Spatial reasoning data
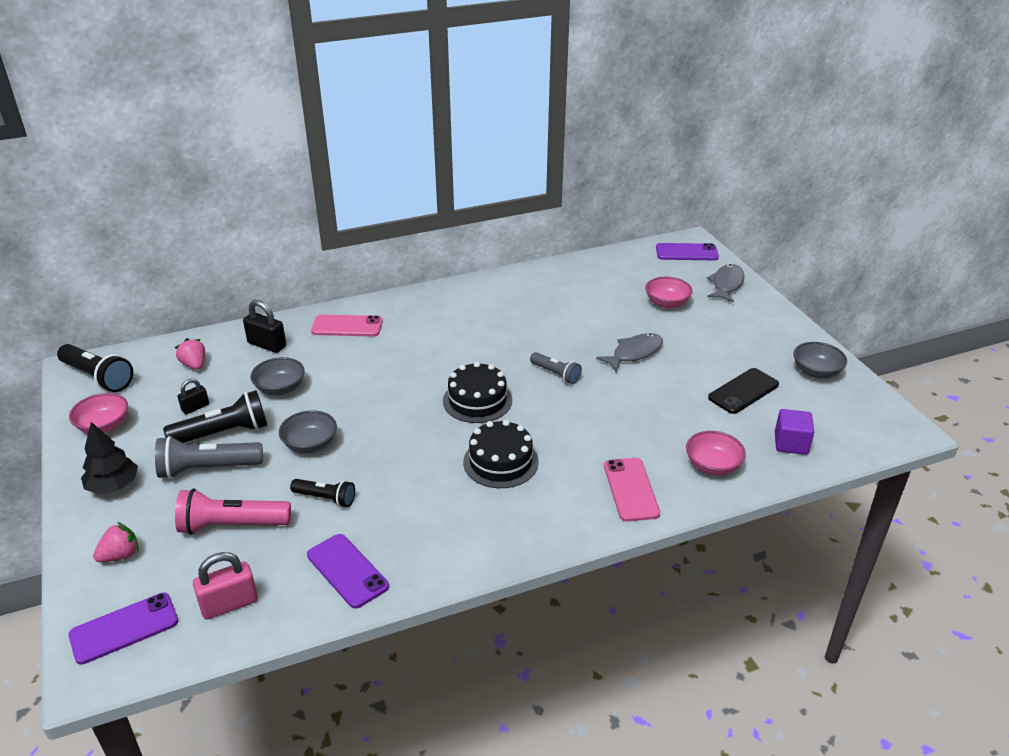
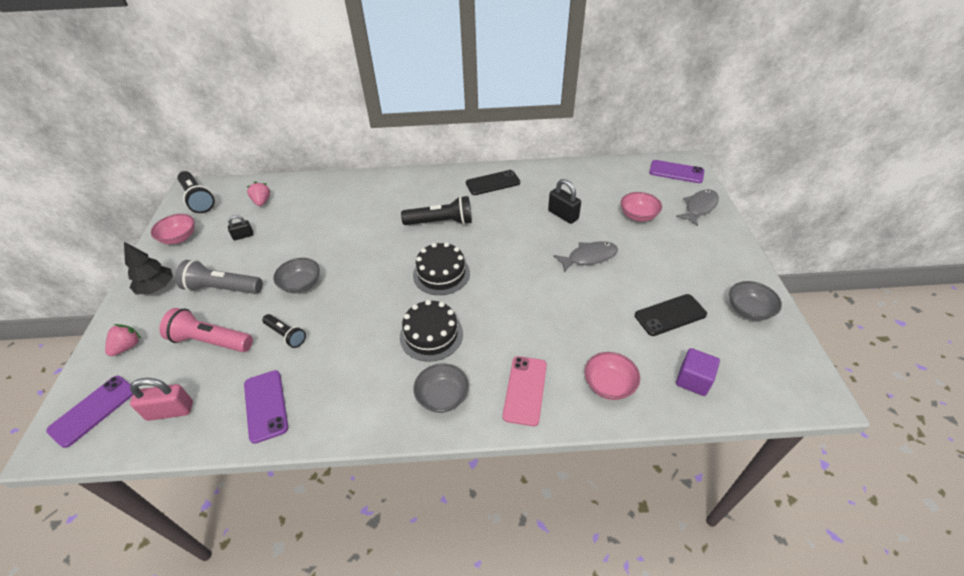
camera: 20 degrees right, 10 degrees up
purple phone [69,593,178,665] -> purple phone turned 45 degrees counterclockwise [46,376,133,448]
pink strawberry [93,522,138,562] -> pink strawberry turned 45 degrees counterclockwise [105,324,141,356]
black flashlight [163,390,267,443] -> black flashlight moved to [401,196,472,225]
black padlock [243,300,286,353] -> black padlock moved to [548,179,581,224]
grey bowl [250,357,305,395] -> grey bowl moved to [413,364,469,413]
pink phone [311,314,383,337] -> none
grey flashlight [530,352,582,384] -> none
none -> black phone [466,170,520,195]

- **REQUIRED ACTION**
Every line above that holds the string "none" should be returned.

- **ANSWER BELOW**
pink phone [311,314,383,337] -> none
grey flashlight [530,352,582,384] -> none
none -> black phone [466,170,520,195]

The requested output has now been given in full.